BEGIN

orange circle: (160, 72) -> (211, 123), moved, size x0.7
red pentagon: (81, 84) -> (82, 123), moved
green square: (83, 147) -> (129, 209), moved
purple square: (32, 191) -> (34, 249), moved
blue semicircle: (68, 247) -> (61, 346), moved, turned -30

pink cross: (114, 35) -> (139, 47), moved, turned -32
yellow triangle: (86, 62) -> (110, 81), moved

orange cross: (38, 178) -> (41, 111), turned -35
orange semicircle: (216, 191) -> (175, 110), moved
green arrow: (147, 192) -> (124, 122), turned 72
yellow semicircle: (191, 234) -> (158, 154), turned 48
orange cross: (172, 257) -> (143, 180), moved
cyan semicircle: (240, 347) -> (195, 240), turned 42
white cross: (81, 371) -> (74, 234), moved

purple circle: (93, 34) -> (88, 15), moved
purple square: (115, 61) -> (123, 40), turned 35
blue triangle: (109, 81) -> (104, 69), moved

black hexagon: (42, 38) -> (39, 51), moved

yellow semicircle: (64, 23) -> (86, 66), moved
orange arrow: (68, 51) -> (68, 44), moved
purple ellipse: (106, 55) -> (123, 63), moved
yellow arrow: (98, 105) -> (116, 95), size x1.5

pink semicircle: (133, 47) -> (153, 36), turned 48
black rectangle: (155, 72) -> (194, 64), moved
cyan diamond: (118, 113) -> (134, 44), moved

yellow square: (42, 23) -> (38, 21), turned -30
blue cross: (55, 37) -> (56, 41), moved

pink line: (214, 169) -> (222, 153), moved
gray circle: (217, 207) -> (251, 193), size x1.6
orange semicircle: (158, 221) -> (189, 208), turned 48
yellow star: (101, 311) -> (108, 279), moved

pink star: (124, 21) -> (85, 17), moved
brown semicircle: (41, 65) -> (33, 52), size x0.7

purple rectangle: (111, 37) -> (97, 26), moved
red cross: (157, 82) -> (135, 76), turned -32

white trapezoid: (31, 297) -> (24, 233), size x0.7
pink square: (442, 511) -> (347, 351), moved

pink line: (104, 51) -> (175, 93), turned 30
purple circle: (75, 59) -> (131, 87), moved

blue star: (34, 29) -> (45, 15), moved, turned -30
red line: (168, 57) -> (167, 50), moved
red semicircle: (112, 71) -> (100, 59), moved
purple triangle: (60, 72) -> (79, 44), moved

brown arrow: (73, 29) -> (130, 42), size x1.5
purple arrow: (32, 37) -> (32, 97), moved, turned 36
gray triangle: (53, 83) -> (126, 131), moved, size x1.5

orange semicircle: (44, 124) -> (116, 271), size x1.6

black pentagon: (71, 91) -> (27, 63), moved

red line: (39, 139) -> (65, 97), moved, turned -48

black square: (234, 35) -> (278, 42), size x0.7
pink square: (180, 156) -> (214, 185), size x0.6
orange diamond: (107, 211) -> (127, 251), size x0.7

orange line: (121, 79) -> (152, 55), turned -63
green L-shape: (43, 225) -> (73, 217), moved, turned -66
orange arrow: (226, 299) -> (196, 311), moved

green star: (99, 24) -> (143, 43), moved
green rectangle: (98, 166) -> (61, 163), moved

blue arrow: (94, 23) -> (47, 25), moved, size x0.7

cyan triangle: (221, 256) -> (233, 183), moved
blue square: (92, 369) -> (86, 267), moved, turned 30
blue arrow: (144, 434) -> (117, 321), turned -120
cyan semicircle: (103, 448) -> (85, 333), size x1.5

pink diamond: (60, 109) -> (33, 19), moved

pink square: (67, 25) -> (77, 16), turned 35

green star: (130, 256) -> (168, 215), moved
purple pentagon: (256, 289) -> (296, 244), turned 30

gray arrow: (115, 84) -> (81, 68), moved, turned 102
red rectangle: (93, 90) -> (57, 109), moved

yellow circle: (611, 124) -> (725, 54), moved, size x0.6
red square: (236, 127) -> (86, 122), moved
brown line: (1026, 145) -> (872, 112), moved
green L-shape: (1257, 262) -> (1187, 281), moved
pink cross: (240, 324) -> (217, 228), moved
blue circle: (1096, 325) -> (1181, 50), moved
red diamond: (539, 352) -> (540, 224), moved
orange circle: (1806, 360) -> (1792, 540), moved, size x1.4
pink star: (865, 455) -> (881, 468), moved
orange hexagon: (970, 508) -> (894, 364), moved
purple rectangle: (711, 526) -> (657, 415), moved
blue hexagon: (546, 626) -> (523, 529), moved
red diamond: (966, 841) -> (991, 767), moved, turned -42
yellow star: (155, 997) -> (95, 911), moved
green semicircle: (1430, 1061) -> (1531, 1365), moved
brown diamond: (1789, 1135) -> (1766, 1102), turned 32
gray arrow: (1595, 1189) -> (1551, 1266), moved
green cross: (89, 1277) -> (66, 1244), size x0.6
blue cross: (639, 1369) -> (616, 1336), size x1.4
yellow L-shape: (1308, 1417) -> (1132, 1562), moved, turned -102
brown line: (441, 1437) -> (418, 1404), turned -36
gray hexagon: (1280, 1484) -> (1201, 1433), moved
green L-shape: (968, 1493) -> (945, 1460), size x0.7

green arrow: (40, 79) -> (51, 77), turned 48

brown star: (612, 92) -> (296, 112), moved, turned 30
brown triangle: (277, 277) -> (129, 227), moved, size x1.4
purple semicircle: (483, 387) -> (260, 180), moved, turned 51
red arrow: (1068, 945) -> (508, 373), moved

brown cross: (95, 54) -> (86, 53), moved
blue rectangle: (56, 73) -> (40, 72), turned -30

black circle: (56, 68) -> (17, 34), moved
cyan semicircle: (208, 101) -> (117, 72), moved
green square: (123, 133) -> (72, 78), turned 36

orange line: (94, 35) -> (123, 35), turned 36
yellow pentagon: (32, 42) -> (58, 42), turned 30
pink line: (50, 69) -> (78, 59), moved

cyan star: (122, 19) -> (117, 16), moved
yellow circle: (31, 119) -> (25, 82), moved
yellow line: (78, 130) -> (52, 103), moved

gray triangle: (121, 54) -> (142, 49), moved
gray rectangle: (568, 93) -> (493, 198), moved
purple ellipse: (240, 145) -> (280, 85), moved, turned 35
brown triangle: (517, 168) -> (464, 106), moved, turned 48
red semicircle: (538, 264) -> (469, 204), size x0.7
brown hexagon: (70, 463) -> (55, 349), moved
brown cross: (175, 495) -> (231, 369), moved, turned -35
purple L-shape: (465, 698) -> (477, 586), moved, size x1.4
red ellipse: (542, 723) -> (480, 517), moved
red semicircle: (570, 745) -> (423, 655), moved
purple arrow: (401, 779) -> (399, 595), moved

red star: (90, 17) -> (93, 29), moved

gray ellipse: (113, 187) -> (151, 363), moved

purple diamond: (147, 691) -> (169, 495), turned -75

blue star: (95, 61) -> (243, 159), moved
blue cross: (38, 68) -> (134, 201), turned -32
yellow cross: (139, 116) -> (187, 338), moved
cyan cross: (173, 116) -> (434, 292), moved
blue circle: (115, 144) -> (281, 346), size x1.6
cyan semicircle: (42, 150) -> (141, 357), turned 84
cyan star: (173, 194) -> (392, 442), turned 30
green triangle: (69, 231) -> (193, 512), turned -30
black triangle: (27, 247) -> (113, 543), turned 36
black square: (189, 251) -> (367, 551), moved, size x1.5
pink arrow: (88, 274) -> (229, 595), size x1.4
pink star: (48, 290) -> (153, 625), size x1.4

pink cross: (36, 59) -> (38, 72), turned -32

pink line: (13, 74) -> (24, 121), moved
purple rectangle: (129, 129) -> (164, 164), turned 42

END

(BRIEF)
Repeat every record above precisely.

(RESPONSE BELOW)
orange circle: (160, 72) -> (211, 123), moved, size x0.7
red pentagon: (81, 84) -> (82, 123), moved
green square: (83, 147) -> (129, 209), moved
purple square: (32, 191) -> (34, 249), moved
blue semicircle: (68, 247) -> (61, 346), moved, turned -30

pink cross: (114, 35) -> (139, 47), moved, turned -32
yellow triangle: (86, 62) -> (110, 81), moved

orange cross: (38, 178) -> (41, 111), turned -35
orange semicircle: (216, 191) -> (175, 110), moved
green arrow: (147, 192) -> (124, 122), turned 72
yellow semicircle: (191, 234) -> (158, 154), turned 48
orange cross: (172, 257) -> (143, 180), moved
cyan semicircle: (240, 347) -> (195, 240), turned 42
white cross: (81, 371) -> (74, 234), moved

purple circle: (93, 34) -> (88, 15), moved
purple square: (115, 61) -> (123, 40), turned 35
blue triangle: (109, 81) -> (104, 69), moved

black hexagon: (42, 38) -> (39, 51), moved

yellow semicircle: (64, 23) -> (86, 66), moved
orange arrow: (68, 51) -> (68, 44), moved
purple ellipse: (106, 55) -> (123, 63), moved
yellow arrow: (98, 105) -> (116, 95), size x1.5

pink semicircle: (133, 47) -> (153, 36), turned 48
black rectangle: (155, 72) -> (194, 64), moved
cyan diamond: (118, 113) -> (134, 44), moved

yellow square: (42, 23) -> (38, 21), turned -30
blue cross: (55, 37) -> (56, 41), moved

pink line: (214, 169) -> (222, 153), moved
gray circle: (217, 207) -> (251, 193), size x1.6
orange semicircle: (158, 221) -> (189, 208), turned 48
yellow star: (101, 311) -> (108, 279), moved

pink star: (124, 21) -> (85, 17), moved
brown semicircle: (41, 65) -> (33, 52), size x0.7

purple rectangle: (111, 37) -> (97, 26), moved
red cross: (157, 82) -> (135, 76), turned -32

white trapezoid: (31, 297) -> (24, 233), size x0.7
pink square: (442, 511) -> (347, 351), moved

pink line: (104, 51) -> (175, 93), turned 30
purple circle: (75, 59) -> (131, 87), moved

blue star: (34, 29) -> (45, 15), moved, turned -30
red line: (168, 57) -> (167, 50), moved
red semicircle: (112, 71) -> (100, 59), moved
purple triangle: (60, 72) -> (79, 44), moved

brown arrow: (73, 29) -> (130, 42), size x1.5
purple arrow: (32, 37) -> (32, 97), moved, turned 36
gray triangle: (53, 83) -> (126, 131), moved, size x1.5

orange semicircle: (44, 124) -> (116, 271), size x1.6

black pentagon: (71, 91) -> (27, 63), moved

red line: (39, 139) -> (65, 97), moved, turned -48

black square: (234, 35) -> (278, 42), size x0.7
pink square: (180, 156) -> (214, 185), size x0.6
orange diamond: (107, 211) -> (127, 251), size x0.7

orange line: (121, 79) -> (152, 55), turned -63
green L-shape: (43, 225) -> (73, 217), moved, turned -66
orange arrow: (226, 299) -> (196, 311), moved

green star: (99, 24) -> (143, 43), moved
green rectangle: (98, 166) -> (61, 163), moved

blue arrow: (94, 23) -> (47, 25), moved, size x0.7

cyan triangle: (221, 256) -> (233, 183), moved
blue square: (92, 369) -> (86, 267), moved, turned 30
blue arrow: (144, 434) -> (117, 321), turned -120
cyan semicircle: (103, 448) -> (85, 333), size x1.5

pink diamond: (60, 109) -> (33, 19), moved

pink square: (67, 25) -> (77, 16), turned 35

green star: (130, 256) -> (168, 215), moved
purple pentagon: (256, 289) -> (296, 244), turned 30

gray arrow: (115, 84) -> (81, 68), moved, turned 102
red rectangle: (93, 90) -> (57, 109), moved

yellow circle: (611, 124) -> (725, 54), moved, size x0.6
red square: (236, 127) -> (86, 122), moved
brown line: (1026, 145) -> (872, 112), moved
green L-shape: (1257, 262) -> (1187, 281), moved
pink cross: (240, 324) -> (217, 228), moved
blue circle: (1096, 325) -> (1181, 50), moved
red diamond: (539, 352) -> (540, 224), moved
orange circle: (1806, 360) -> (1792, 540), moved, size x1.4
pink star: (865, 455) -> (881, 468), moved
orange hexagon: (970, 508) -> (894, 364), moved
purple rectangle: (711, 526) -> (657, 415), moved
blue hexagon: (546, 626) -> (523, 529), moved
red diamond: (966, 841) -> (991, 767), moved, turned -42
yellow star: (155, 997) -> (95, 911), moved
green semicircle: (1430, 1061) -> (1531, 1365), moved
brown diamond: (1789, 1135) -> (1766, 1102), turned 32
gray arrow: (1595, 1189) -> (1551, 1266), moved
green cross: (89, 1277) -> (66, 1244), size x0.6
blue cross: (639, 1369) -> (616, 1336), size x1.4
yellow L-shape: (1308, 1417) -> (1132, 1562), moved, turned -102
brown line: (441, 1437) -> (418, 1404), turned -36
gray hexagon: (1280, 1484) -> (1201, 1433), moved
green L-shape: (968, 1493) -> (945, 1460), size x0.7

green arrow: (40, 79) -> (51, 77), turned 48

brown star: (612, 92) -> (296, 112), moved, turned 30
brown triangle: (277, 277) -> (129, 227), moved, size x1.4
purple semicircle: (483, 387) -> (260, 180), moved, turned 51
red arrow: (1068, 945) -> (508, 373), moved

brown cross: (95, 54) -> (86, 53), moved
blue rectangle: (56, 73) -> (40, 72), turned -30

black circle: (56, 68) -> (17, 34), moved
cyan semicircle: (208, 101) -> (117, 72), moved
green square: (123, 133) -> (72, 78), turned 36

orange line: (94, 35) -> (123, 35), turned 36
yellow pentagon: (32, 42) -> (58, 42), turned 30
pink line: (50, 69) -> (78, 59), moved

cyan star: (122, 19) -> (117, 16), moved
yellow circle: (31, 119) -> (25, 82), moved
yellow line: (78, 130) -> (52, 103), moved

gray triangle: (121, 54) -> (142, 49), moved
gray rectangle: (568, 93) -> (493, 198), moved
purple ellipse: (240, 145) -> (280, 85), moved, turned 35
brown triangle: (517, 168) -> (464, 106), moved, turned 48
red semicircle: (538, 264) -> (469, 204), size x0.7
brown hexagon: (70, 463) -> (55, 349), moved
brown cross: (175, 495) -> (231, 369), moved, turned -35
purple L-shape: (465, 698) -> (477, 586), moved, size x1.4
red ellipse: (542, 723) -> (480, 517), moved
red semicircle: (570, 745) -> (423, 655), moved
purple arrow: (401, 779) -> (399, 595), moved

red star: (90, 17) -> (93, 29), moved

gray ellipse: (113, 187) -> (151, 363), moved

purple diamond: (147, 691) -> (169, 495), turned -75

blue star: (95, 61) -> (243, 159), moved
blue cross: (38, 68) -> (134, 201), turned -32
yellow cross: (139, 116) -> (187, 338), moved
cyan cross: (173, 116) -> (434, 292), moved
blue circle: (115, 144) -> (281, 346), size x1.6
cyan semicircle: (42, 150) -> (141, 357), turned 84
cyan star: (173, 194) -> (392, 442), turned 30
green triangle: (69, 231) -> (193, 512), turned -30
black triangle: (27, 247) -> (113, 543), turned 36
black square: (189, 251) -> (367, 551), moved, size x1.5
pink arrow: (88, 274) -> (229, 595), size x1.4
pink star: (48, 290) -> (153, 625), size x1.4

pink cross: (36, 59) -> (38, 72), turned -32

pink line: (13, 74) -> (24, 121), moved
purple rectangle: (129, 129) -> (164, 164), turned 42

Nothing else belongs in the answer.